*DATA SHOWN*:
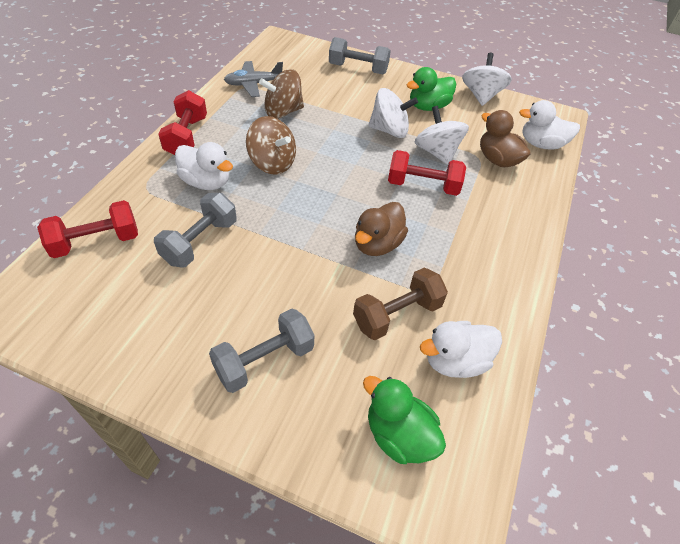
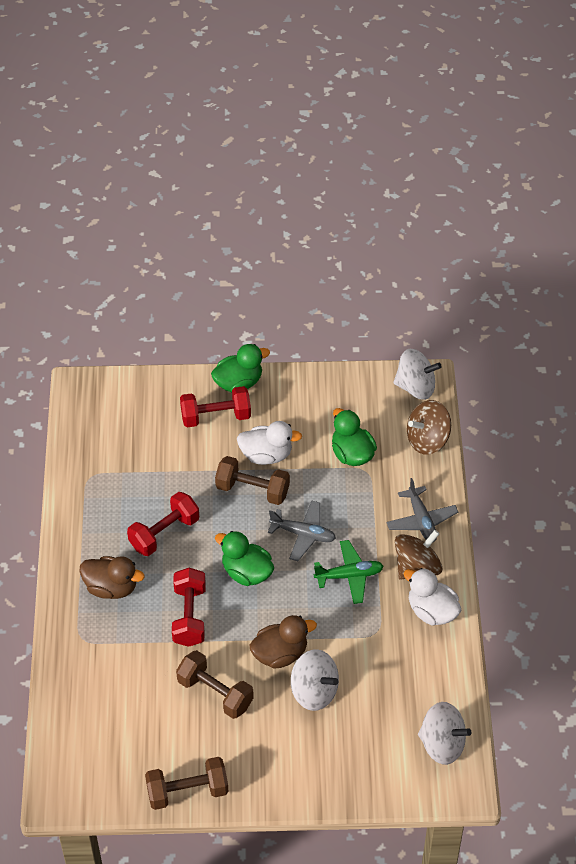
brown dumbbell: 1 -> 3
green duck: 2 -> 3
green plane: 0 -> 1
grey dumbbell: 3 -> 0
grey plane: 1 -> 2
white duck: 3 -> 2

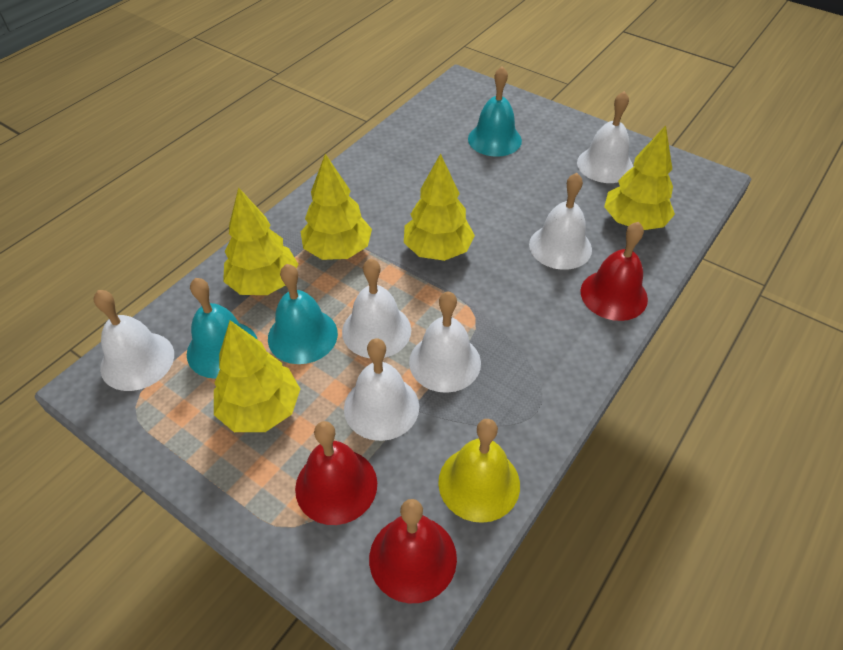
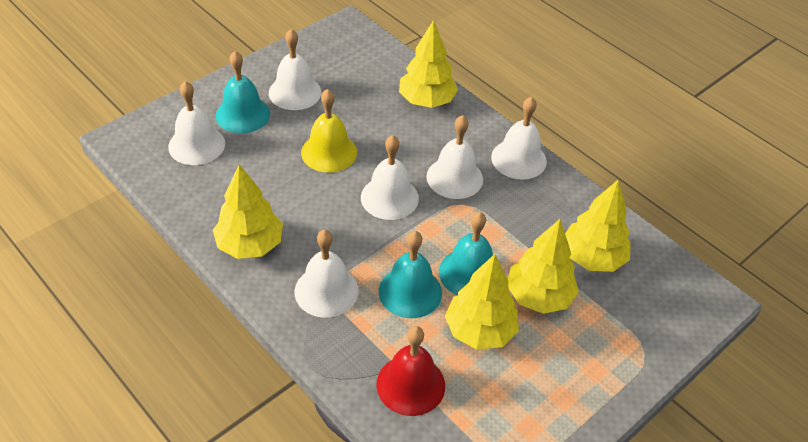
red bell: 3 -> 1

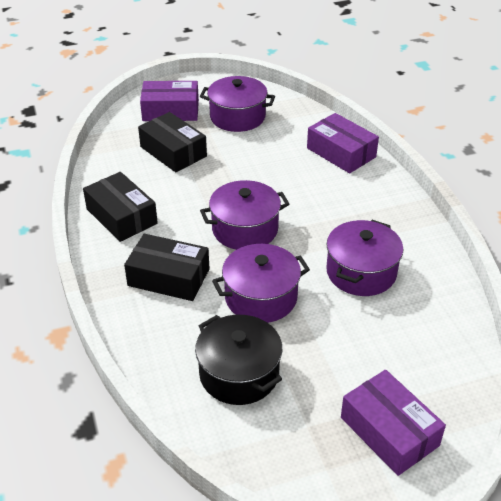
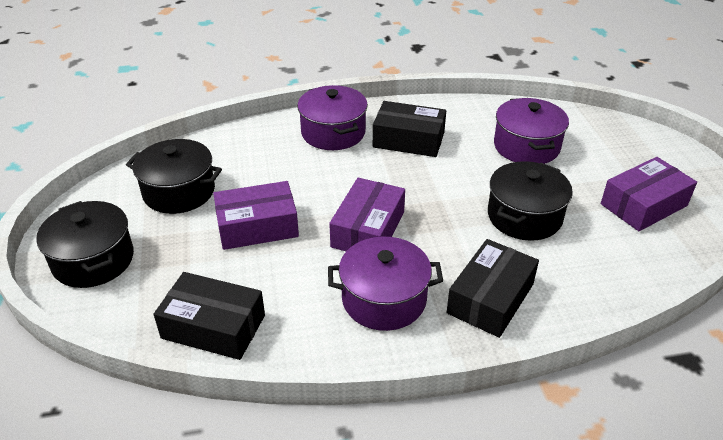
black pot: 1 -> 3
purple pot: 4 -> 3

*PROBLEM DESCRIPTION*:
Restate every line of the data above word for word, with the images removed.

*COMPLETED EXERCISE*:
brown dumbbell: 1 -> 3
green duck: 2 -> 3
green plane: 0 -> 1
grey dumbbell: 3 -> 0
grey plane: 1 -> 2
white duck: 3 -> 2

red bell: 3 -> 1

black pot: 1 -> 3
purple pot: 4 -> 3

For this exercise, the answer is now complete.